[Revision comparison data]
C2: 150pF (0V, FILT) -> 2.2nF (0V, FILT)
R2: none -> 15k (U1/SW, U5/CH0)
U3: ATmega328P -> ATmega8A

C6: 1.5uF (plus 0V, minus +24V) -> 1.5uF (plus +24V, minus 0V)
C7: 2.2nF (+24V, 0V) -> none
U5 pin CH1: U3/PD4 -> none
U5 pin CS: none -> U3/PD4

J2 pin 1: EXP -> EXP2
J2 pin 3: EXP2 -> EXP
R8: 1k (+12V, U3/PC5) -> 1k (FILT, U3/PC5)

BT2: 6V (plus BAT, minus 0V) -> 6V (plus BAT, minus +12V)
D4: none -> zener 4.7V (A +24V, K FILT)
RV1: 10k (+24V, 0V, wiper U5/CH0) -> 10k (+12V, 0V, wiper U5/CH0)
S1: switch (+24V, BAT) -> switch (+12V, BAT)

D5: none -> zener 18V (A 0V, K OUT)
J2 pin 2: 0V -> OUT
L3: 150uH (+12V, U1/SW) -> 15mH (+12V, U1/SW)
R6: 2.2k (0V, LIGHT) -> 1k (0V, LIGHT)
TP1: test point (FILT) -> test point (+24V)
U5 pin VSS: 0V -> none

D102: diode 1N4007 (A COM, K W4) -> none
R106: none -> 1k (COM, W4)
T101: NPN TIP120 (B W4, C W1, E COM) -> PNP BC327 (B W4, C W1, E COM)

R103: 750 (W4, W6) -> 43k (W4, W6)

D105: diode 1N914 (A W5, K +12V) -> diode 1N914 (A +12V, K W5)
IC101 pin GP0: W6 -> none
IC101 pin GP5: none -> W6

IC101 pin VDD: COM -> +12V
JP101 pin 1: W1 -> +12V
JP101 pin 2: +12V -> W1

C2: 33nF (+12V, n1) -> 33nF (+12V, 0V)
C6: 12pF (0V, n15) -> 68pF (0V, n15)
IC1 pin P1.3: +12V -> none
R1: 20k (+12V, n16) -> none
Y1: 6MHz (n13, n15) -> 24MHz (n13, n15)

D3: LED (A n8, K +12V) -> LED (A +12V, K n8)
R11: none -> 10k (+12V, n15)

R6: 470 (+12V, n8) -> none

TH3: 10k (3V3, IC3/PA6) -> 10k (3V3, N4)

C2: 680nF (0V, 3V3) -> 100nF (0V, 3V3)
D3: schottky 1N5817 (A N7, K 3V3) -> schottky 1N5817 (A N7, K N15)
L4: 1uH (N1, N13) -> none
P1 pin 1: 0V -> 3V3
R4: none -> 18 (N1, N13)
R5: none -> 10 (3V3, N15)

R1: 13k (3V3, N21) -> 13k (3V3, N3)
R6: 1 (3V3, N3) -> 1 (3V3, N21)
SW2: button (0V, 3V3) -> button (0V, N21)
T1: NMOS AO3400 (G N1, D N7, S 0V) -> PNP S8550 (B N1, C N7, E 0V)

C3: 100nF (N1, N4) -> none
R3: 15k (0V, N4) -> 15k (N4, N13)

## [Directions]
Repeat each line above exactly as it stands.

## [Solved problem]
C2: 150pF (0V, FILT) -> 2.2nF (0V, FILT)
R2: none -> 15k (U1/SW, U5/CH0)
U3: ATmega328P -> ATmega8A

C6: 1.5uF (plus 0V, minus +24V) -> 1.5uF (plus +24V, minus 0V)
C7: 2.2nF (+24V, 0V) -> none
U5 pin CH1: U3/PD4 -> none
U5 pin CS: none -> U3/PD4

J2 pin 1: EXP -> EXP2
J2 pin 3: EXP2 -> EXP
R8: 1k (+12V, U3/PC5) -> 1k (FILT, U3/PC5)

BT2: 6V (plus BAT, minus 0V) -> 6V (plus BAT, minus +12V)
D4: none -> zener 4.7V (A +24V, K FILT)
RV1: 10k (+24V, 0V, wiper U5/CH0) -> 10k (+12V, 0V, wiper U5/CH0)
S1: switch (+24V, BAT) -> switch (+12V, BAT)

D5: none -> zener 18V (A 0V, K OUT)
J2 pin 2: 0V -> OUT
L3: 150uH (+12V, U1/SW) -> 15mH (+12V, U1/SW)
R6: 2.2k (0V, LIGHT) -> 1k (0V, LIGHT)
TP1: test point (FILT) -> test point (+24V)
U5 pin VSS: 0V -> none

D102: diode 1N4007 (A COM, K W4) -> none
R106: none -> 1k (COM, W4)
T101: NPN TIP120 (B W4, C W1, E COM) -> PNP BC327 (B W4, C W1, E COM)

R103: 750 (W4, W6) -> 43k (W4, W6)

D105: diode 1N914 (A W5, K +12V) -> diode 1N914 (A +12V, K W5)
IC101 pin GP0: W6 -> none
IC101 pin GP5: none -> W6

IC101 pin VDD: COM -> +12V
JP101 pin 1: W1 -> +12V
JP101 pin 2: +12V -> W1

C2: 33nF (+12V, n1) -> 33nF (+12V, 0V)
C6: 12pF (0V, n15) -> 68pF (0V, n15)
IC1 pin P1.3: +12V -> none
R1: 20k (+12V, n16) -> none
Y1: 6MHz (n13, n15) -> 24MHz (n13, n15)

D3: LED (A n8, K +12V) -> LED (A +12V, K n8)
R11: none -> 10k (+12V, n15)

R6: 470 (+12V, n8) -> none

TH3: 10k (3V3, IC3/PA6) -> 10k (3V3, N4)

C2: 680nF (0V, 3V3) -> 100nF (0V, 3V3)
D3: schottky 1N5817 (A N7, K 3V3) -> schottky 1N5817 (A N7, K N15)
L4: 1uH (N1, N13) -> none
P1 pin 1: 0V -> 3V3
R4: none -> 18 (N1, N13)
R5: none -> 10 (3V3, N15)

R1: 13k (3V3, N21) -> 13k (3V3, N3)
R6: 1 (3V3, N3) -> 1 (3V3, N21)
SW2: button (0V, 3V3) -> button (0V, N21)
T1: NMOS AO3400 (G N1, D N7, S 0V) -> PNP S8550 (B N1, C N7, E 0V)

C3: 100nF (N1, N4) -> none
R3: 15k (0V, N4) -> 15k (N4, N13)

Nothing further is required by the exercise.